▶ _EXERCISE DIRECTIONS_: Please repeat the data below word for word, starting at the line that contains "Sneha (325, 463)" and stopping after the line that contains "surging (1224, 1302)".

▶ _GIVEN RECORDS_:

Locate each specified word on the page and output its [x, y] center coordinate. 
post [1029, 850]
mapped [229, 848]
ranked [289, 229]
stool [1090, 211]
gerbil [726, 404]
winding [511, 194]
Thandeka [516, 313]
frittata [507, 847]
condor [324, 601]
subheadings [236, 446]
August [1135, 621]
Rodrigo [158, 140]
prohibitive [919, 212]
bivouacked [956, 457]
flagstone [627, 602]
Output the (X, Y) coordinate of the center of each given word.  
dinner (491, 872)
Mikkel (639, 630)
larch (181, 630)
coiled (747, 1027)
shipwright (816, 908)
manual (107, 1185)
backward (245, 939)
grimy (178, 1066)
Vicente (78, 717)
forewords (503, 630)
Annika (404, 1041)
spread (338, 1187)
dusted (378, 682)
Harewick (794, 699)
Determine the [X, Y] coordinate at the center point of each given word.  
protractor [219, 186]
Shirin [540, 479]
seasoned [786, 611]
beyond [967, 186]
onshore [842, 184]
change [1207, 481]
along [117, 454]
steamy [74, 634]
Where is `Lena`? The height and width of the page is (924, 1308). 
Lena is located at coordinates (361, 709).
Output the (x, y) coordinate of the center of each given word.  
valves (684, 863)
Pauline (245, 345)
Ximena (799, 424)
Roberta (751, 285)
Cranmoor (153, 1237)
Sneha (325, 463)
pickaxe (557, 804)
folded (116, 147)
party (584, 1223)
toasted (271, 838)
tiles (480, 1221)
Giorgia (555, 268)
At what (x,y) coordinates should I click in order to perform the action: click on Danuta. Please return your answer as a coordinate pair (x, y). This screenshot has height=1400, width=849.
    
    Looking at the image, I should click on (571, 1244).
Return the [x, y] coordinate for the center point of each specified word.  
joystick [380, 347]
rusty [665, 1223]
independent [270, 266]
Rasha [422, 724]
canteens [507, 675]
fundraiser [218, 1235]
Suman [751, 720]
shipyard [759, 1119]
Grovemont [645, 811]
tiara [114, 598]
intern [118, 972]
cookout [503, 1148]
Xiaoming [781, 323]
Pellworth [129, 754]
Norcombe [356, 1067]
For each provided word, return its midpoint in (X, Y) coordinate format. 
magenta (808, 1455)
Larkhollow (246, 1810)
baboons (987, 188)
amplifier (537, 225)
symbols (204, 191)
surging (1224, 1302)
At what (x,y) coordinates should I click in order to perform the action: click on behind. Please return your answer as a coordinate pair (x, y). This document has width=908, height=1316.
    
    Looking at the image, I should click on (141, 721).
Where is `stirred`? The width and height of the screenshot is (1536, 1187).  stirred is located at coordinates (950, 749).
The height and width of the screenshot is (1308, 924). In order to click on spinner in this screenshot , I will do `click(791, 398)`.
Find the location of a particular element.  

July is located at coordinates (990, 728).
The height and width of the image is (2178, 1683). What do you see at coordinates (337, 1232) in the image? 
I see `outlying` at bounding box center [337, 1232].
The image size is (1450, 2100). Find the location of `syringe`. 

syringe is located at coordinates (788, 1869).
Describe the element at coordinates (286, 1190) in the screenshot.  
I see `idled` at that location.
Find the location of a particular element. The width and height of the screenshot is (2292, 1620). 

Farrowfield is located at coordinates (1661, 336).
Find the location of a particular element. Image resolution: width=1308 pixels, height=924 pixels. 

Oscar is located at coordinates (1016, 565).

▶ _SOLVED EXERCISE_:
Sneha (325, 463)
pickaxe (557, 804)
folded (116, 147)
party (584, 1223)
toasted (271, 838)
tiles (480, 1221)
Giorgia (555, 268)
At what (x,y) coordinates should I click in order to perform the action: click on Danuta. Please return your answer as a coordinate pair (x, y). This screenshot has height=1400, width=849.
    
    Looking at the image, I should click on (571, 1244).
Return the [x, y] coordinate for the center point of each specified word.  
joystick [380, 347]
rusty [665, 1223]
independent [270, 266]
Rasha [422, 724]
canteens [507, 675]
fundraiser [218, 1235]
Suman [751, 720]
shipyard [759, 1119]
Grovemont [645, 811]
tiara [114, 598]
intern [118, 972]
cookout [503, 1148]
Xiaoming [781, 323]
Pellworth [129, 754]
Norcombe [356, 1067]
For each provided word, return its midpoint in (X, Y) coordinate format. 
magenta (808, 1455)
Larkhollow (246, 1810)
baboons (987, 188)
amplifier (537, 225)
symbols (204, 191)
surging (1224, 1302)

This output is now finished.